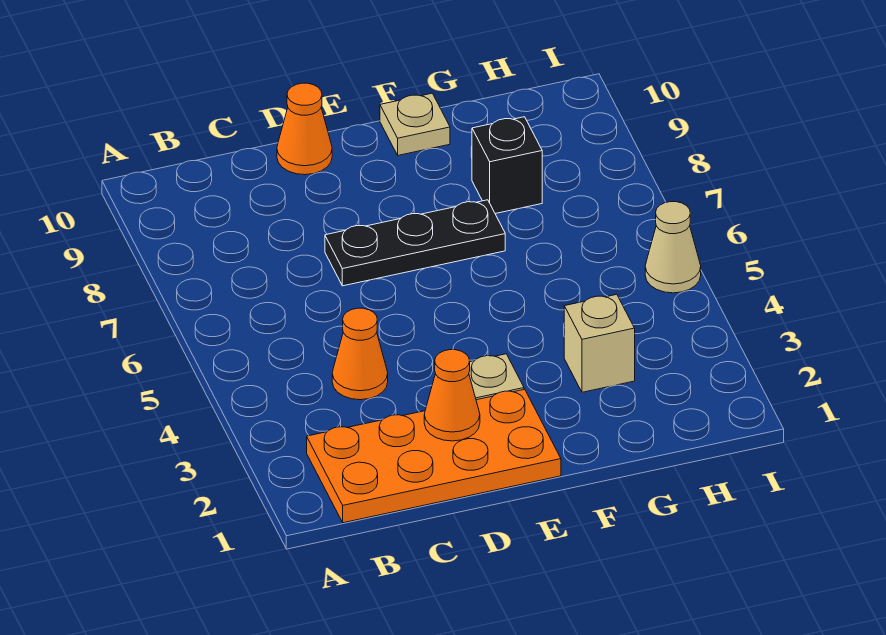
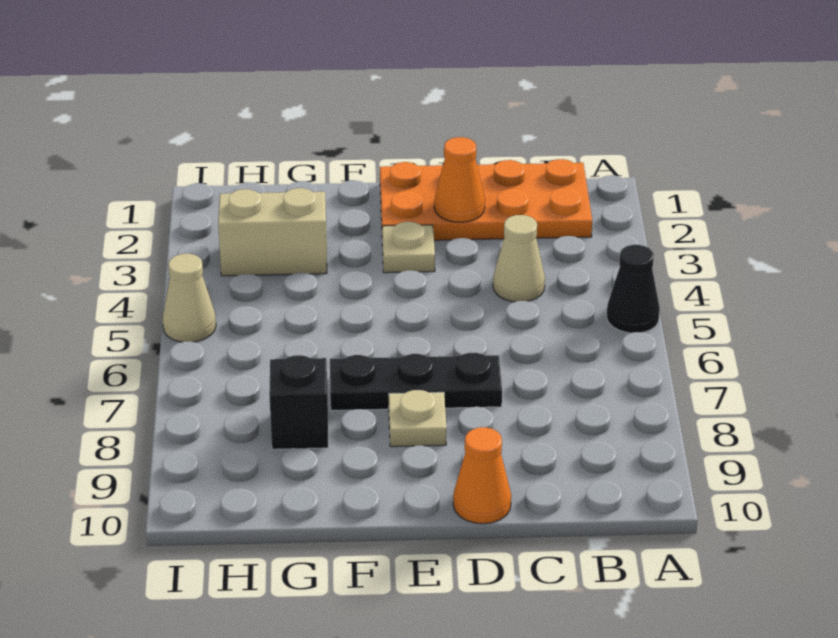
none -> black cone A5 level 1
orange cone C4 level 1 -> tan cone C4 level 1
tan plate F10 level 1 -> tan plate E8 level 1
tan brick G3 level 1 -> tan brick G3:H3 level 1

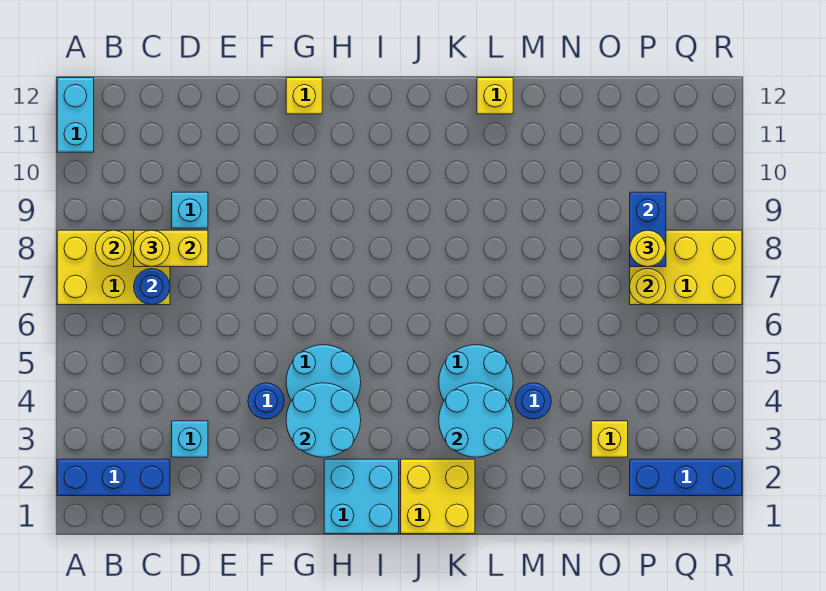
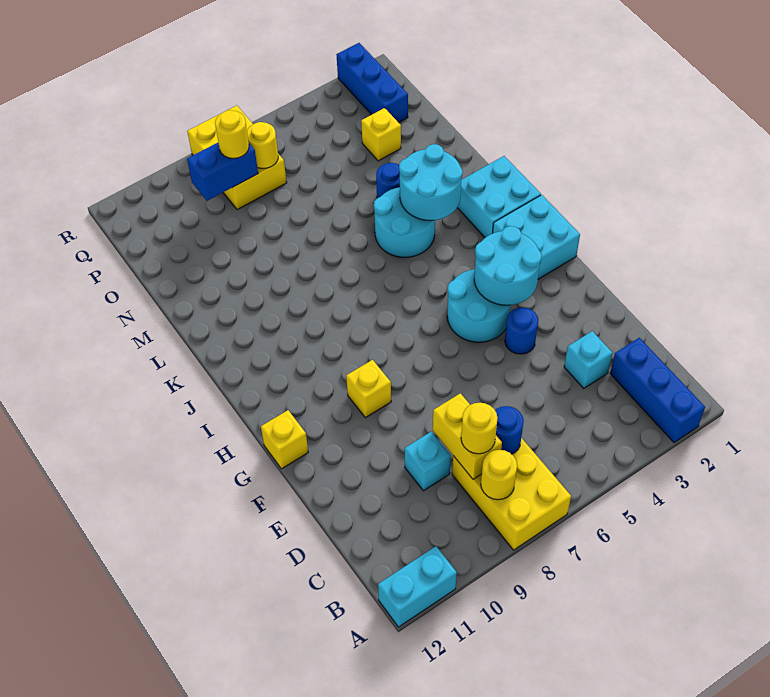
yellow brick J1:K2 level 1 -> cyan brick J1:K2 level 1
yellow brick L12 level 1 -> yellow brick G9 level 1

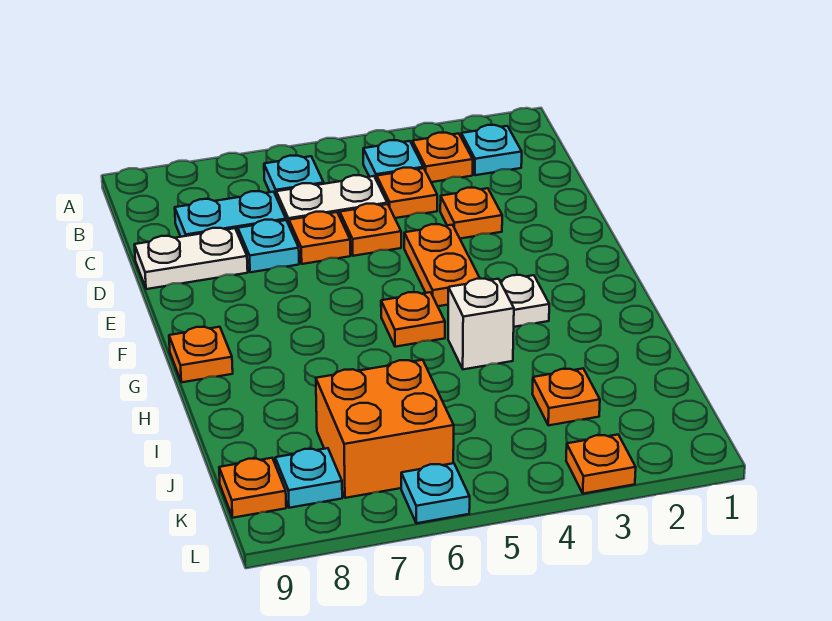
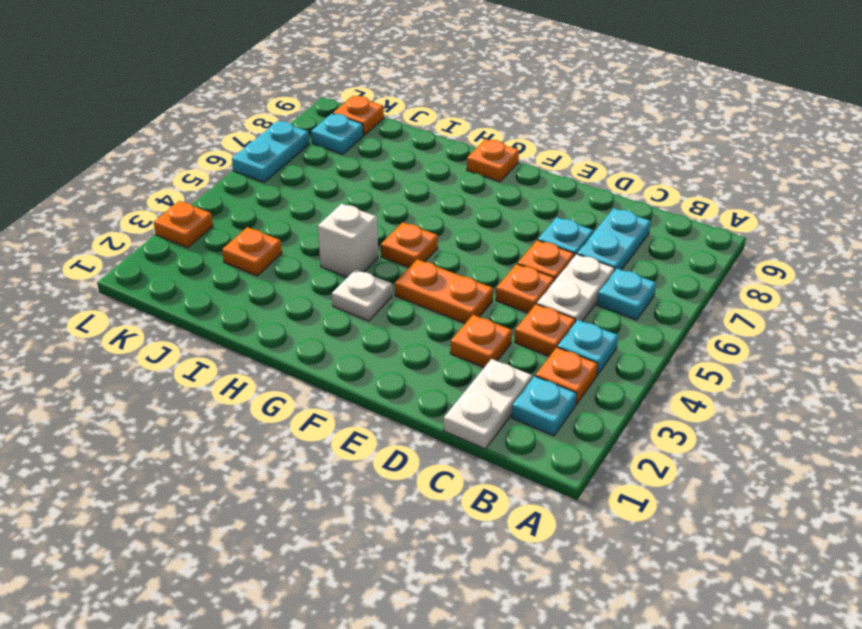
white plate D8:D9 level 1 -> white plate C1:C2 level 1
orange brick J6:K7 level 1 -> none
cyan plate L6 level 1 -> cyan plate L6:L7 level 1

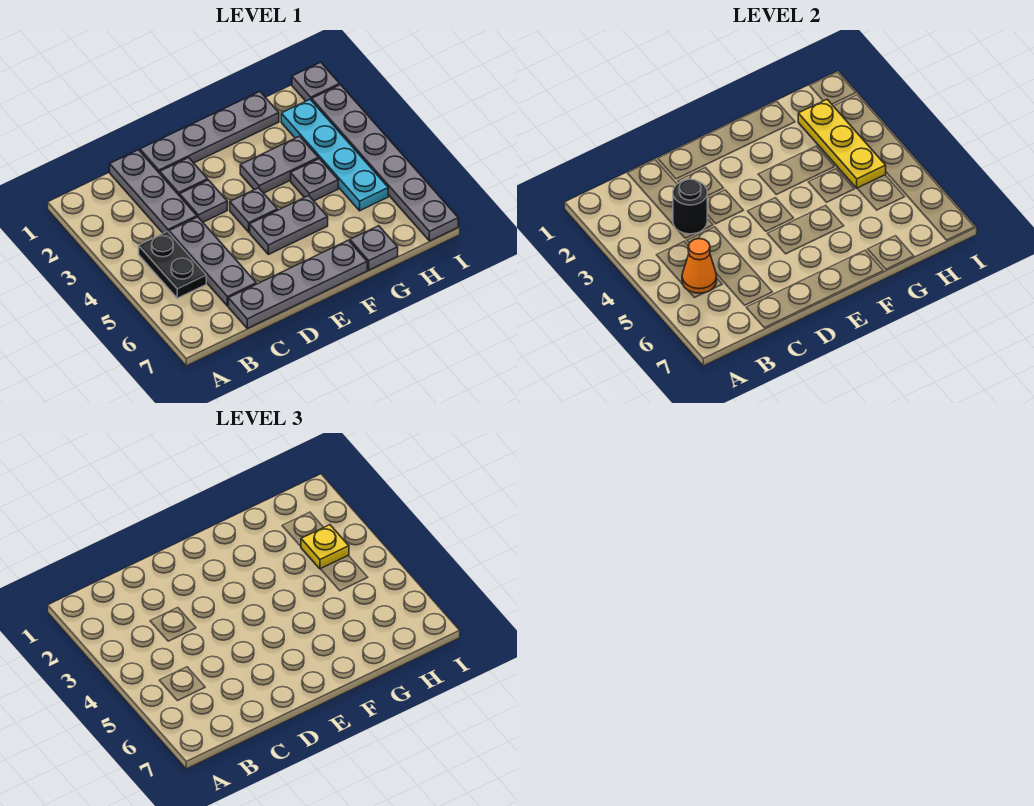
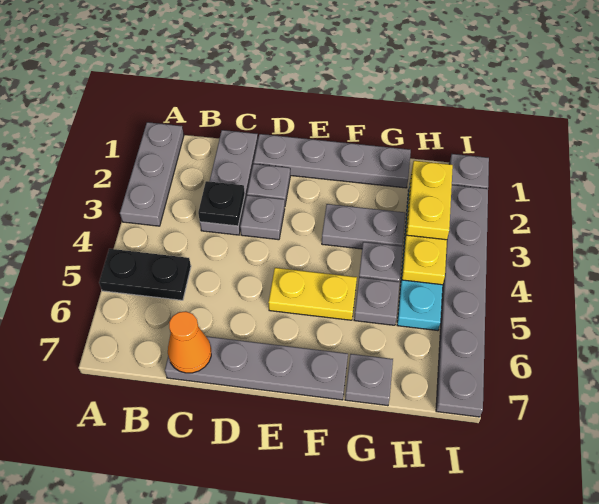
black plate B4:B5 level 1 -> black plate A5:B5 level 1
orange cone B5 level 2 -> orange cone C7 level 2
black round brick C3 level 2 -> black plate C3 level 2
grey plate C4:C6 level 1 -> grey plate A1:A3 level 1
grey plate E4 level 1 -> grey plate G5 level 1
grey plate E5:F5 level 1 -> yellow plate E5:F5 level 1
yellow plate H3 level 3 -> yellow plate H2:H3 level 3

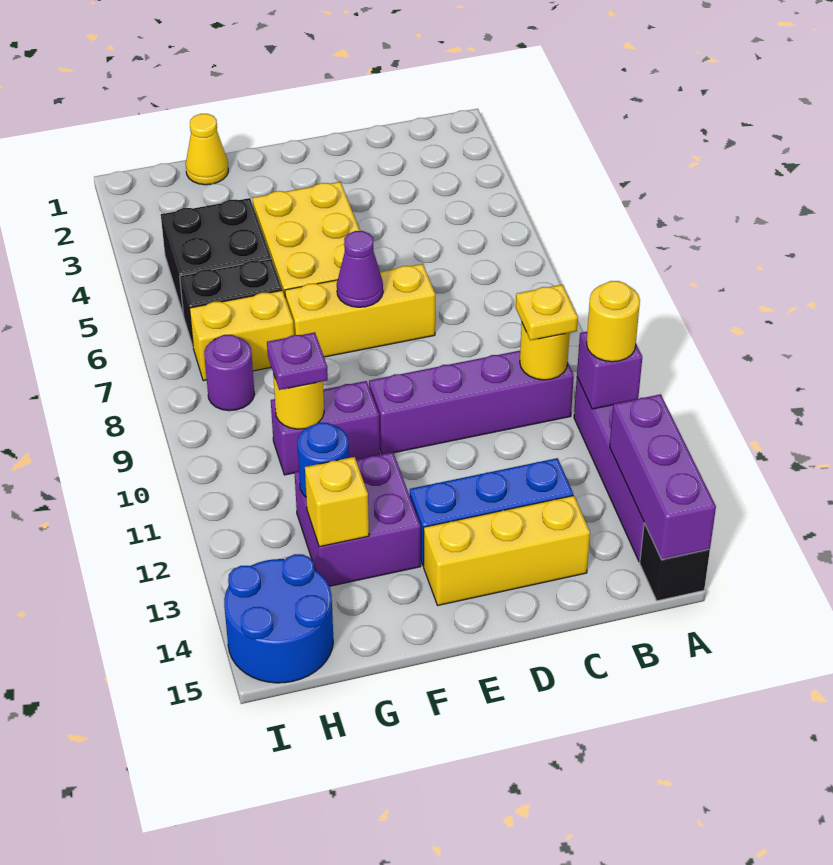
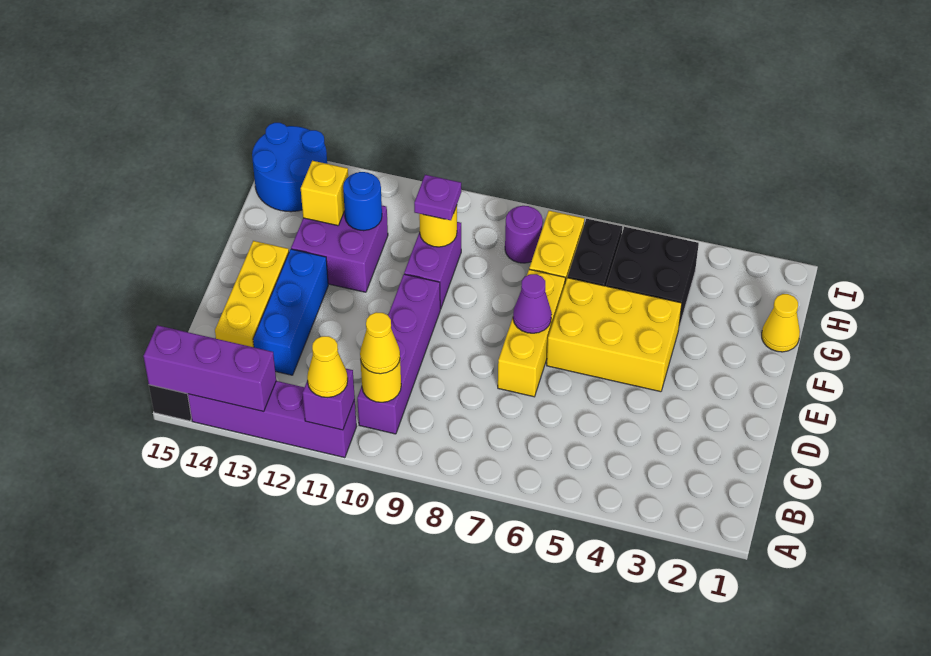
yellow round brick A11 level 3 -> yellow cone A11 level 3
yellow plate B10 level 3 -> yellow cone B10 level 3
----
Required action: Repeat the listing above exactly from its first line to the line containing "cyan plate L6 level", both included, and omit the pictures.

The answer:
none -> black cone A5 level 1
orange cone C4 level 1 -> tan cone C4 level 1
tan plate F10 level 1 -> tan plate E8 level 1
tan brick G3 level 1 -> tan brick G3:H3 level 1

yellow brick J1:K2 level 1 -> cyan brick J1:K2 level 1
yellow brick L12 level 1 -> yellow brick G9 level 1

white plate D8:D9 level 1 -> white plate C1:C2 level 1
orange brick J6:K7 level 1 -> none
cyan plate L6 level 1 -> cyan plate L6:L7 level 1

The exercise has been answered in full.